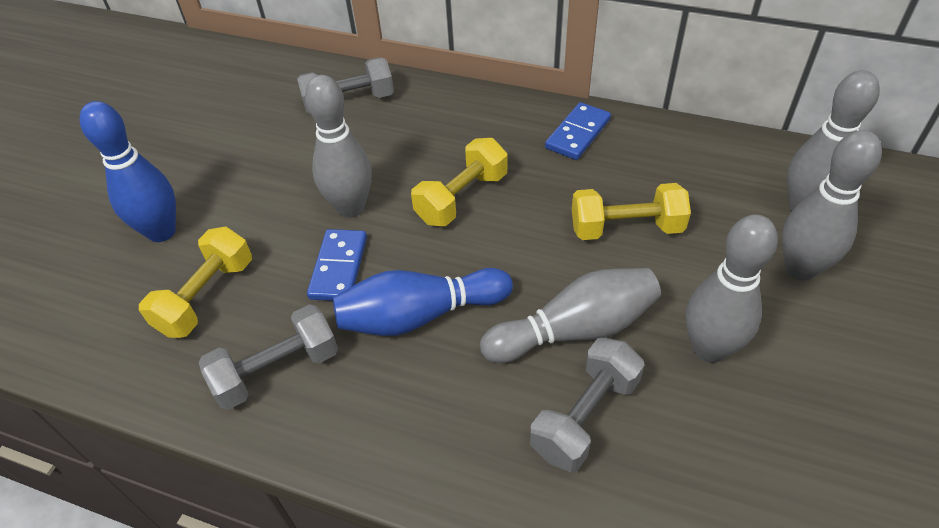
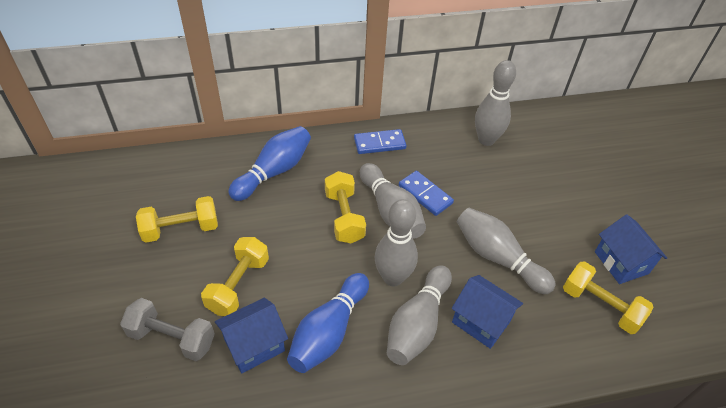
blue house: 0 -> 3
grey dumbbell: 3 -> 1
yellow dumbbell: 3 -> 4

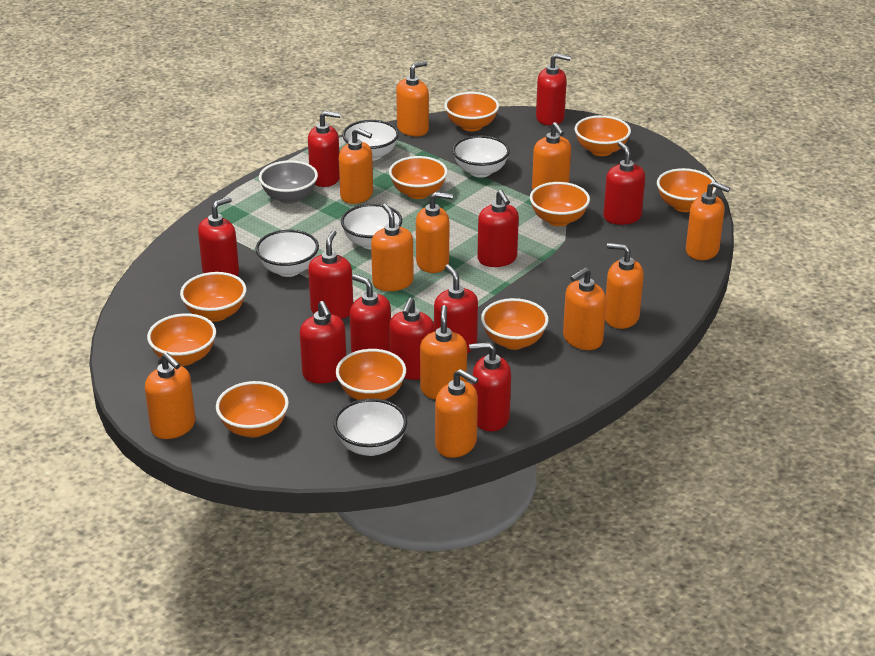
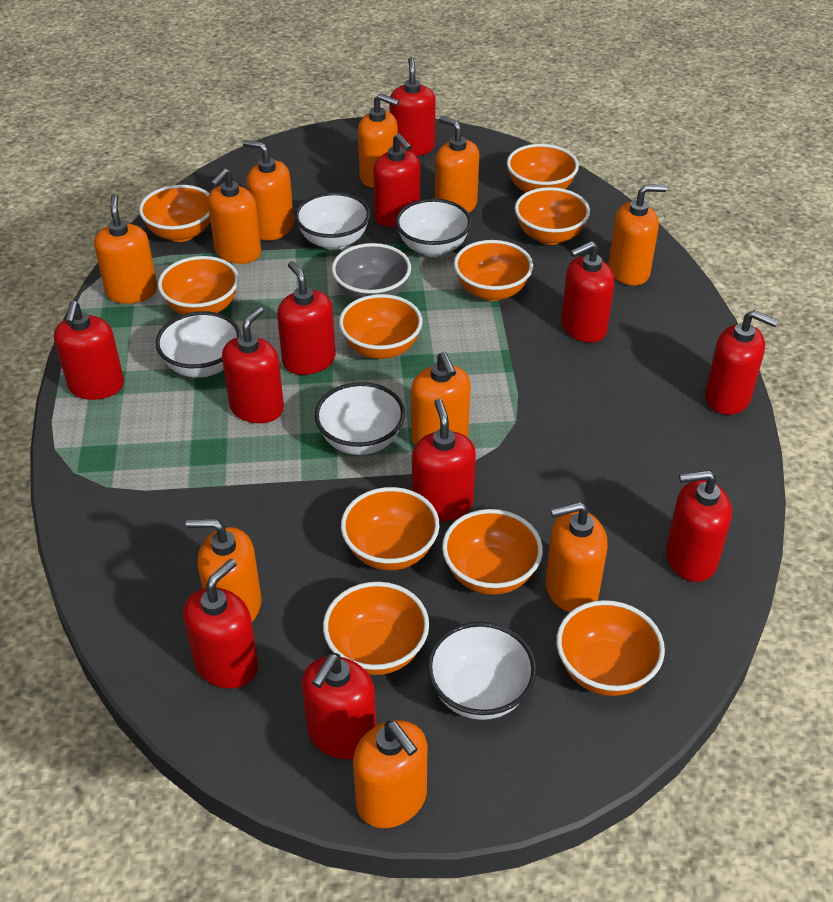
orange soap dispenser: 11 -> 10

══════════

Task statement
After identifying the lines above that contain "dumbbell", copy each one.

Result
grey dumbbell: 3 -> 1
yellow dumbbell: 3 -> 4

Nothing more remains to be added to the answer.